*Exercise directions*:
In your copy, leave out the pictures; write out all the data exactly.

*** Opening Records for the task ***

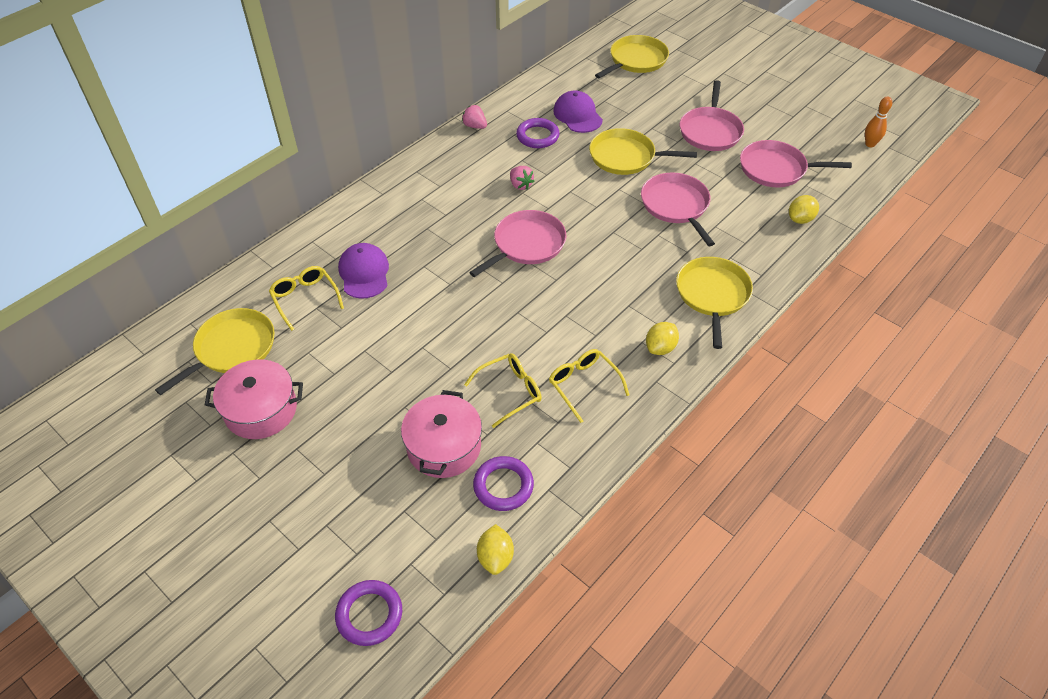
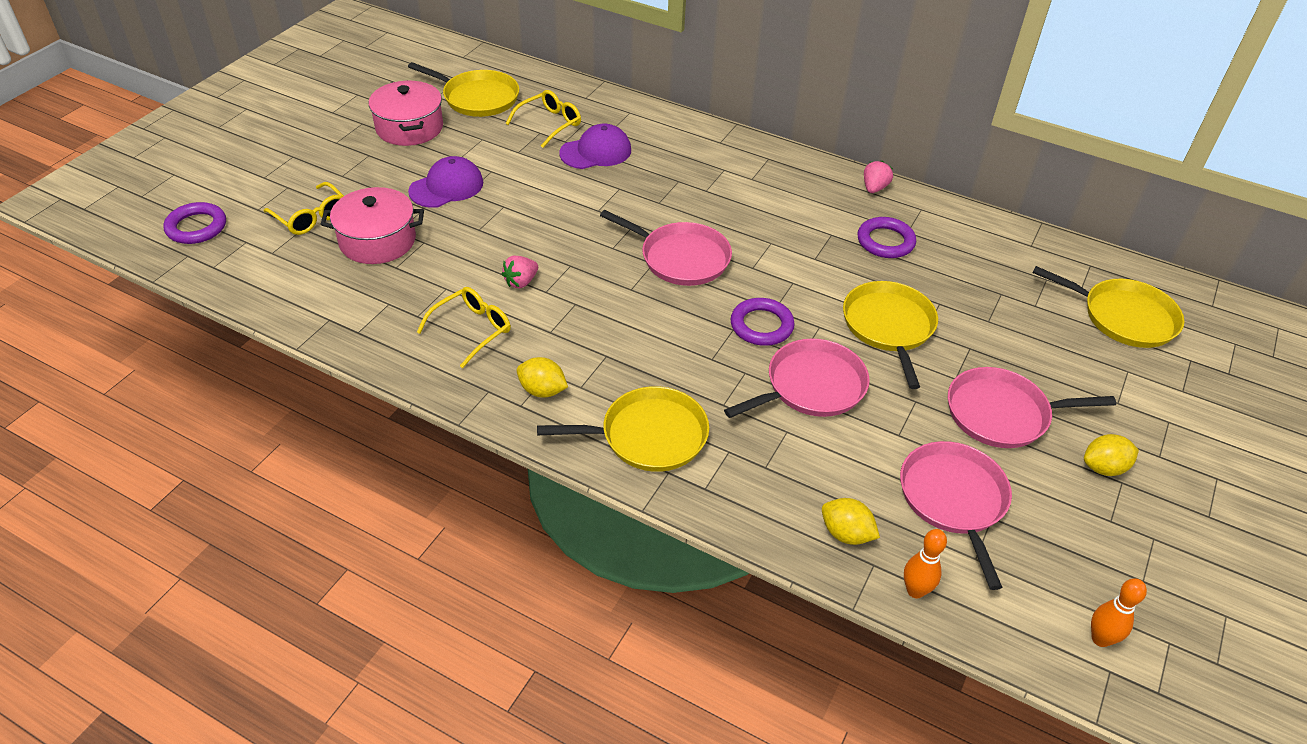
camera: 75 degrees right, 5 degrees down
yellow glasses [464,353,542,428] -> yellow glasses moved to [263,182,344,235]
purple ring [473,456,534,511] -> purple ring moved to [731,298,795,346]
yellow lemon [477,524,514,575] -> yellow lemon moved to [1084,434,1139,476]
pink strawberry [510,166,534,190] -> pink strawberry moved to [502,256,538,288]
purple cap [553,90,603,133] -> purple cap moved to [408,156,483,208]
none -> orange bowling pin [904,529,947,598]

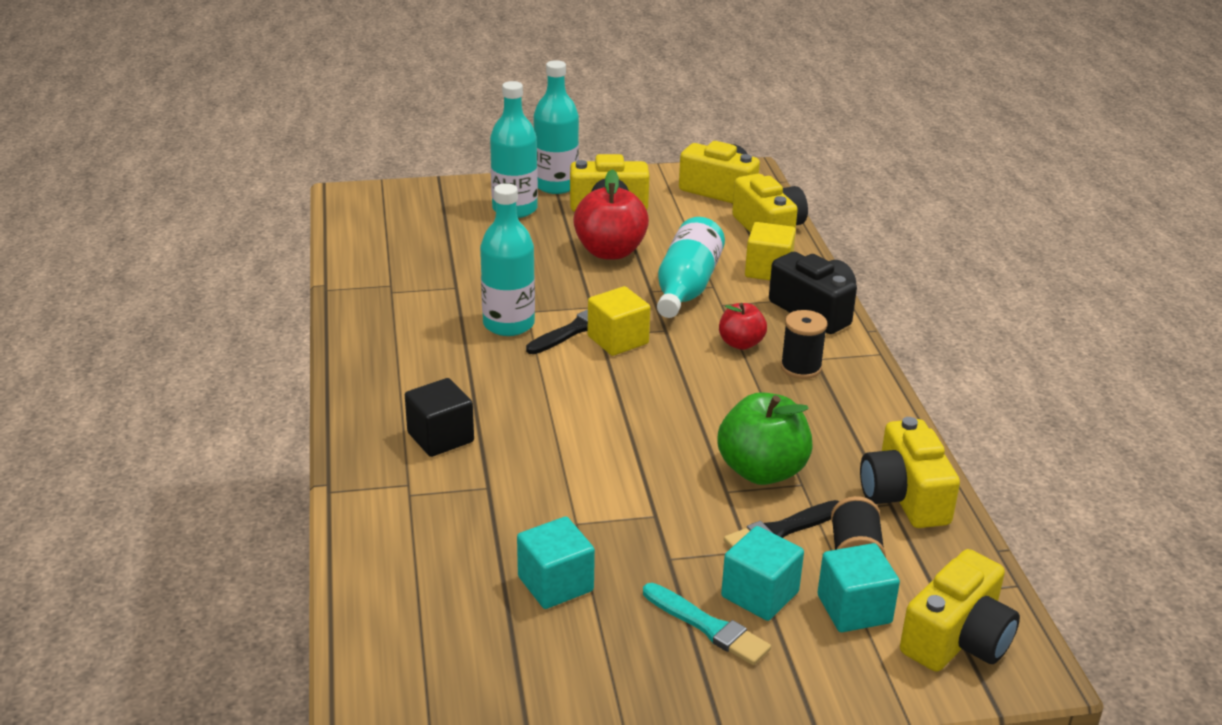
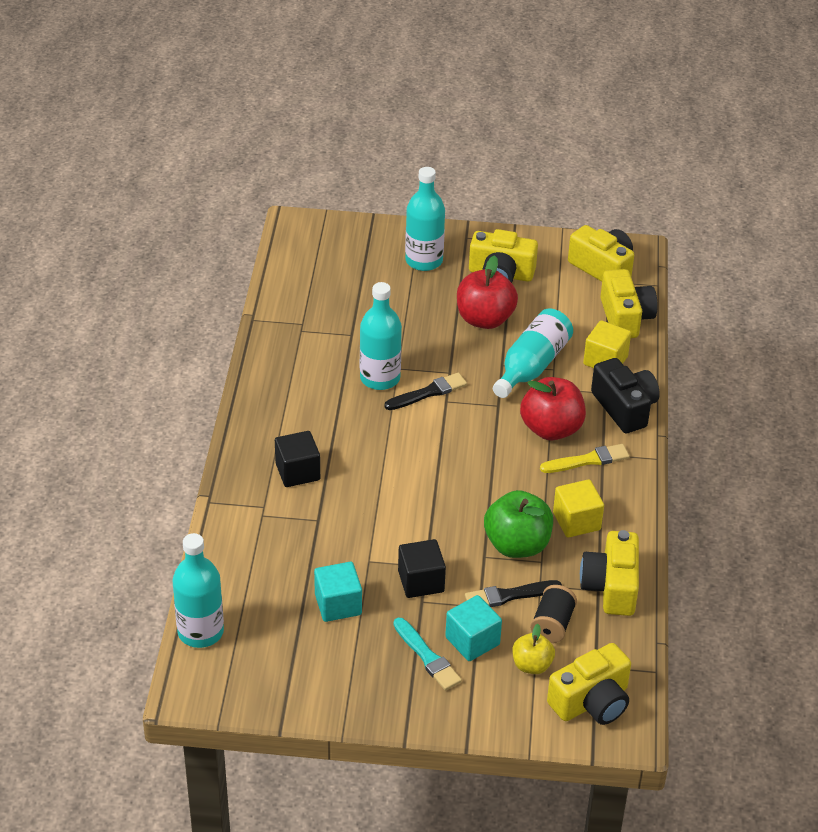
camera: 15 degrees right, 10 degrees up
turquoise bottle [533,60,579,194] -> turquoise bottle moved to [173,533,224,648]
yellow cube [588,286,650,356] -> yellow cube moved to [553,479,604,538]
red apple [719,303,767,350] -> red apple [520,377,586,441], size x1.72
black spool [781,310,828,379] -> yellow brush [540,444,630,473]
turquoise cube [817,543,900,632] -> yellow apple [513,624,555,674]
none -> black cube [398,539,446,598]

*** Closing Records for the task ***

*Reply to the task*:
camera: 75 degrees right, 5 degrees down
yellow glasses [464,353,542,428] -> yellow glasses moved to [263,182,344,235]
purple ring [473,456,534,511] -> purple ring moved to [731,298,795,346]
yellow lemon [477,524,514,575] -> yellow lemon moved to [1084,434,1139,476]
pink strawberry [510,166,534,190] -> pink strawberry moved to [502,256,538,288]
purple cap [553,90,603,133] -> purple cap moved to [408,156,483,208]
none -> orange bowling pin [904,529,947,598]

camera: 15 degrees right, 10 degrees up
turquoise bottle [533,60,579,194] -> turquoise bottle moved to [173,533,224,648]
yellow cube [588,286,650,356] -> yellow cube moved to [553,479,604,538]
red apple [719,303,767,350] -> red apple [520,377,586,441], size x1.72
black spool [781,310,828,379] -> yellow brush [540,444,630,473]
turquoise cube [817,543,900,632] -> yellow apple [513,624,555,674]
none -> black cube [398,539,446,598]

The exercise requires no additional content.